### What you will do
Print each entry as it appears. Images stay out of the copy.

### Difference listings
————

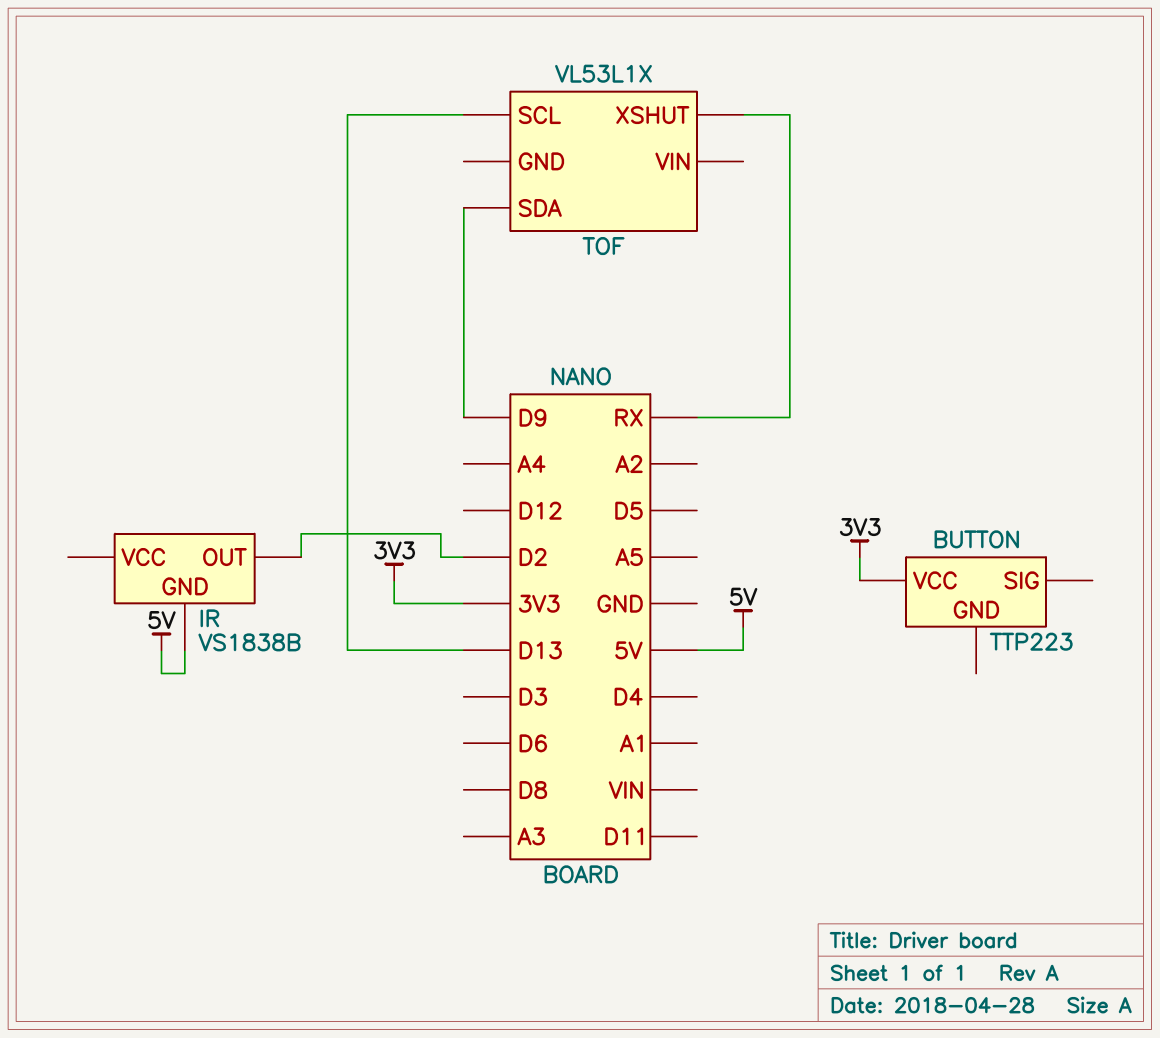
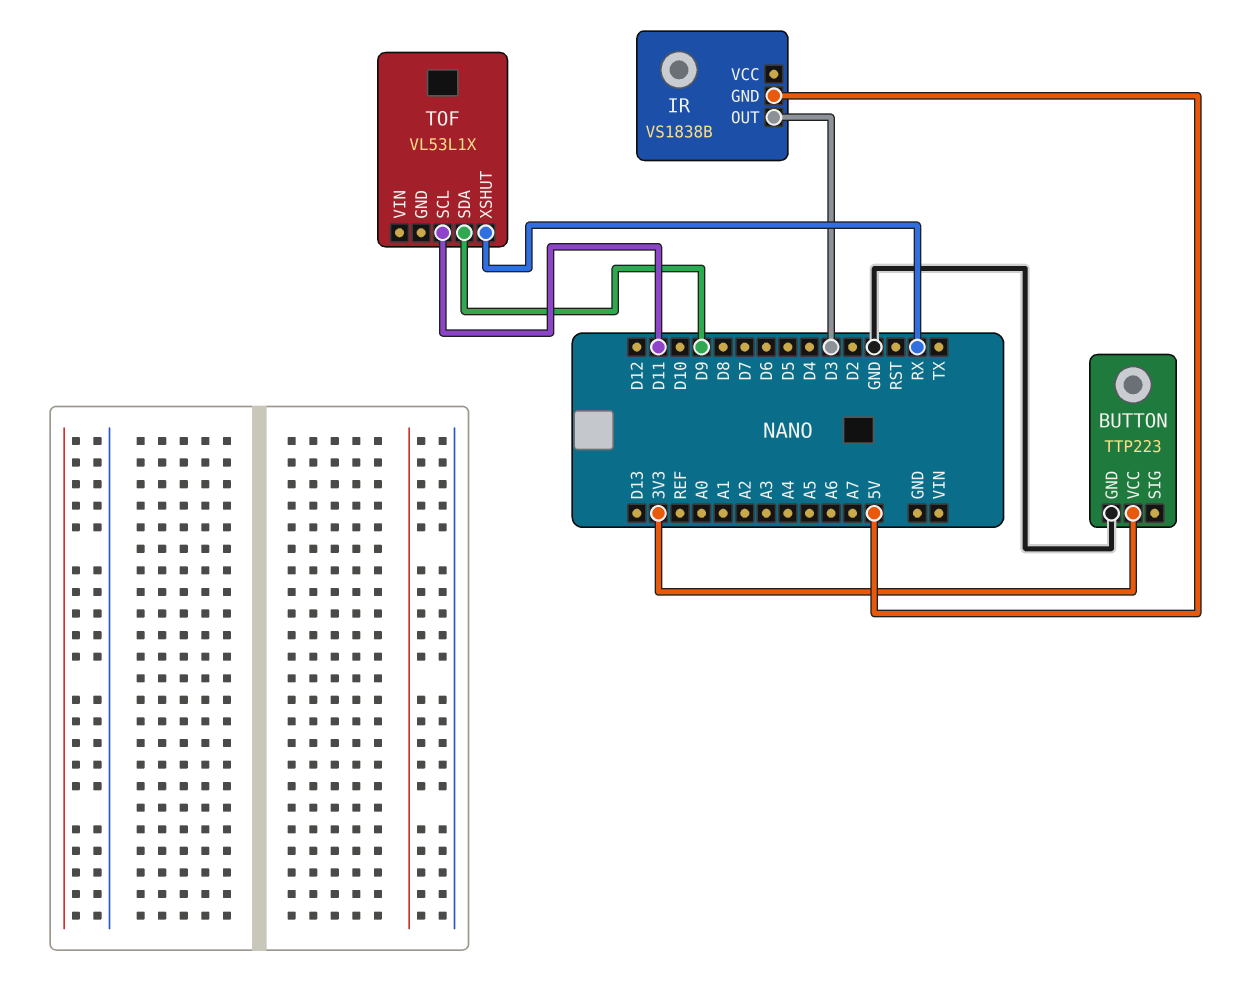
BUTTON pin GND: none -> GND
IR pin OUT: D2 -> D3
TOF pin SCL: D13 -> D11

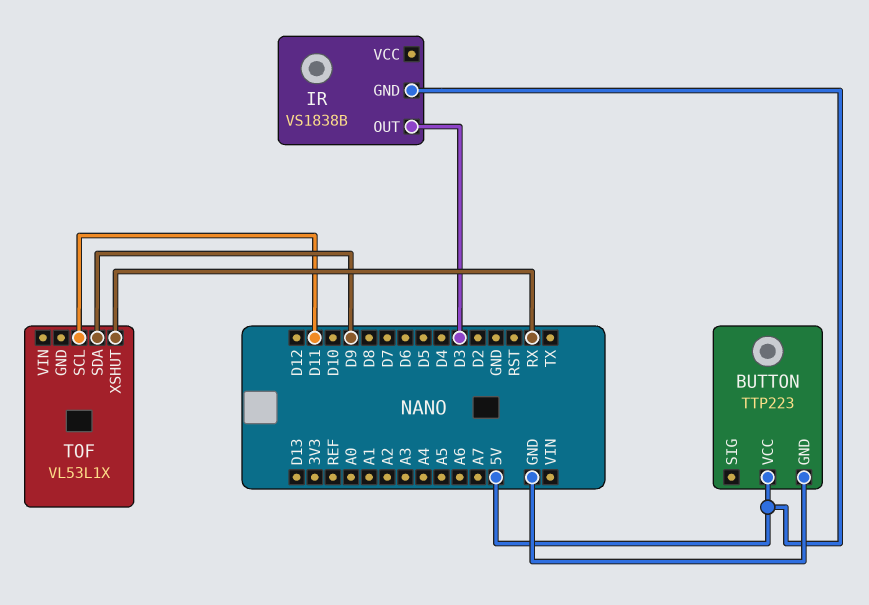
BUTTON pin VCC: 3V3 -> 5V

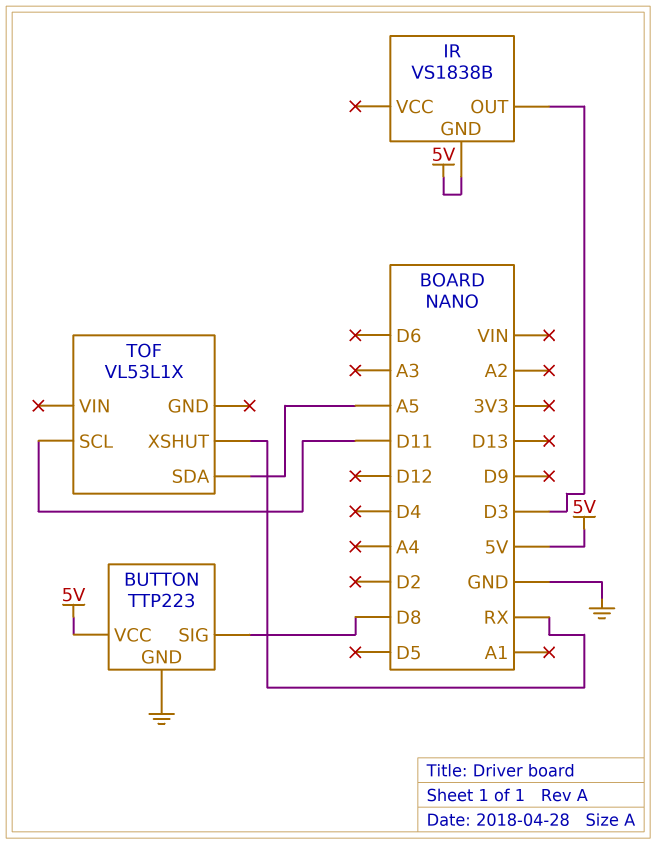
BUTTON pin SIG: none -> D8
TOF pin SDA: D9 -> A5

————

### Output of the exercise
BUTTON pin GND: none -> GND
IR pin OUT: D2 -> D3
TOF pin SCL: D13 -> D11

BUTTON pin VCC: 3V3 -> 5V

BUTTON pin SIG: none -> D8
TOF pin SDA: D9 -> A5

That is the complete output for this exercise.